■ PROBLEM DETAILS ■
Looking at the records below, count how many lines contain the string "none". Give that number alone.

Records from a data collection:

=== Begin Enclosure ===

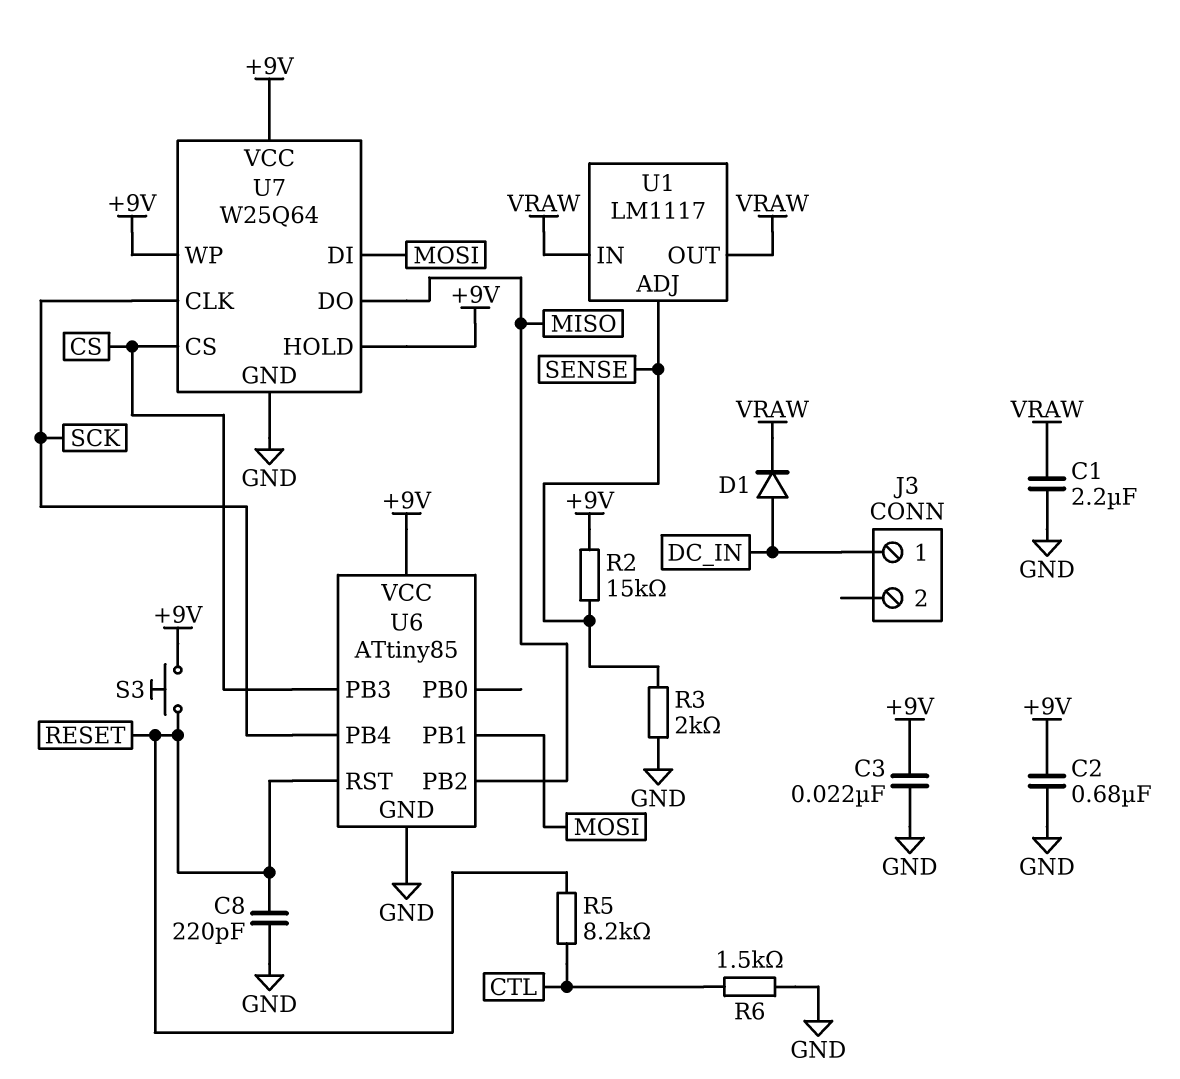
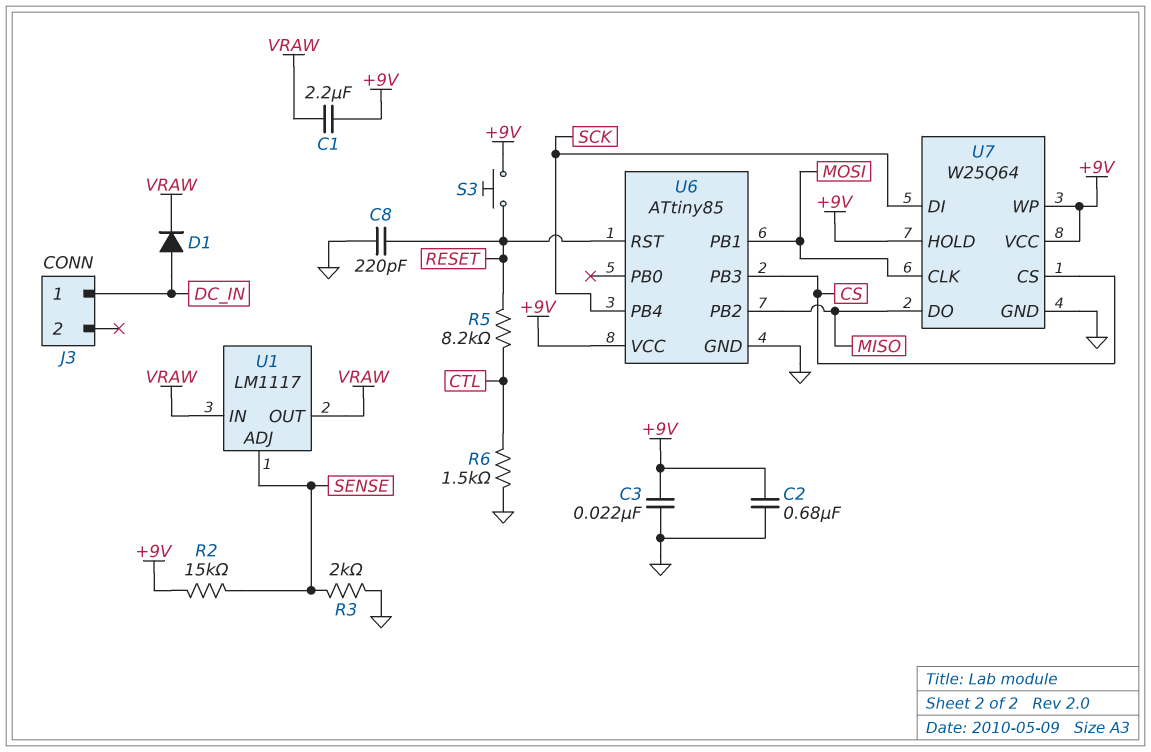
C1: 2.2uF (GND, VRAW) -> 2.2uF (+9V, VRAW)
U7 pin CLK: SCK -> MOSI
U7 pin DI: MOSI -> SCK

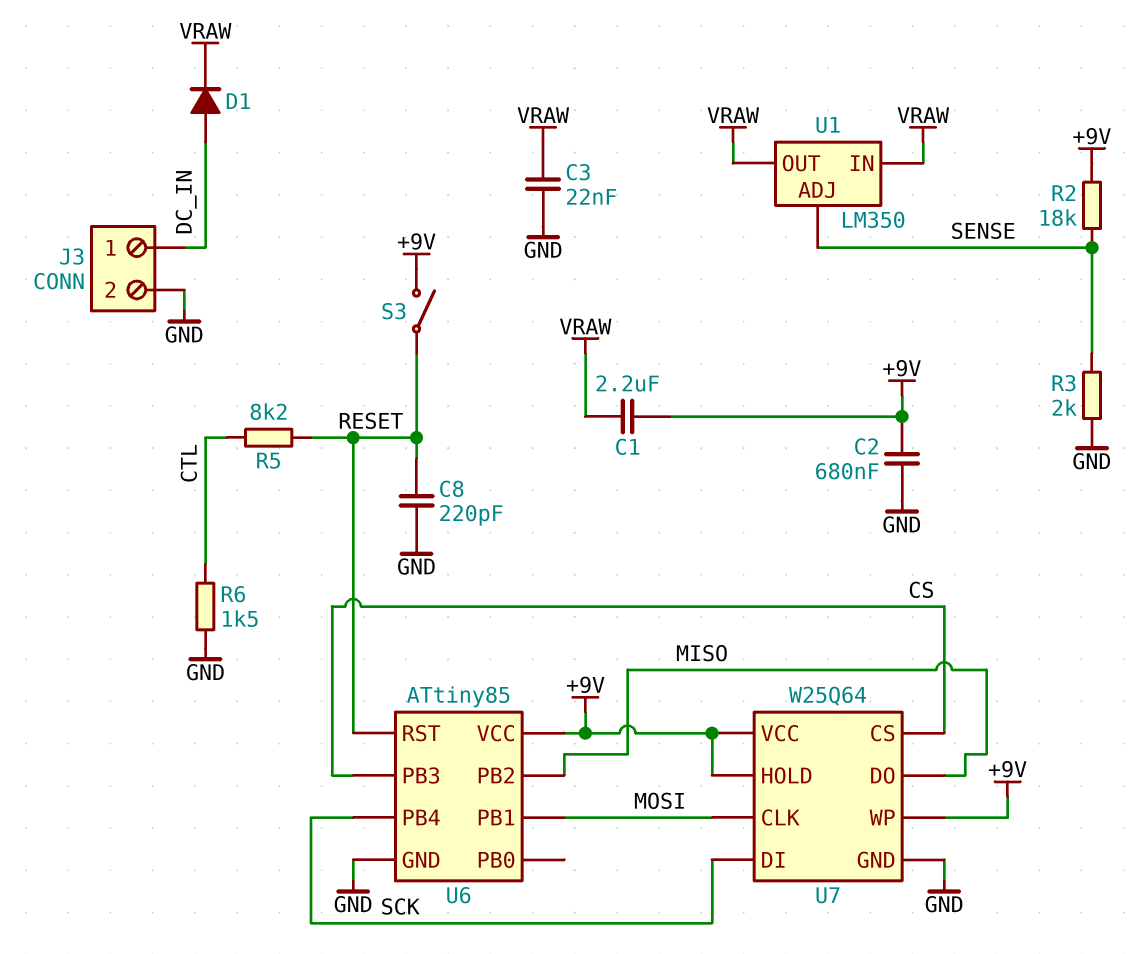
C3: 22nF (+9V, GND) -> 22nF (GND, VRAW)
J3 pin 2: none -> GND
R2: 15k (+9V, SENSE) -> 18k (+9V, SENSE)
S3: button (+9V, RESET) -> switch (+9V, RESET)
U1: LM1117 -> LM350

=== End Enclosure ===
=== Begin Enclosure ===

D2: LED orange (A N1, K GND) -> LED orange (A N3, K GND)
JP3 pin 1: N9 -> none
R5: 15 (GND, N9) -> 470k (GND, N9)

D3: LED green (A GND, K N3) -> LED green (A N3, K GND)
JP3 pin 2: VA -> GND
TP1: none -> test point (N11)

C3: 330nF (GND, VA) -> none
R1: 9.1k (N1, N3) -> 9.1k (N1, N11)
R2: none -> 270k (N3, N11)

=== End Enclosure ===

■ EXPECTED ANSWER ■
5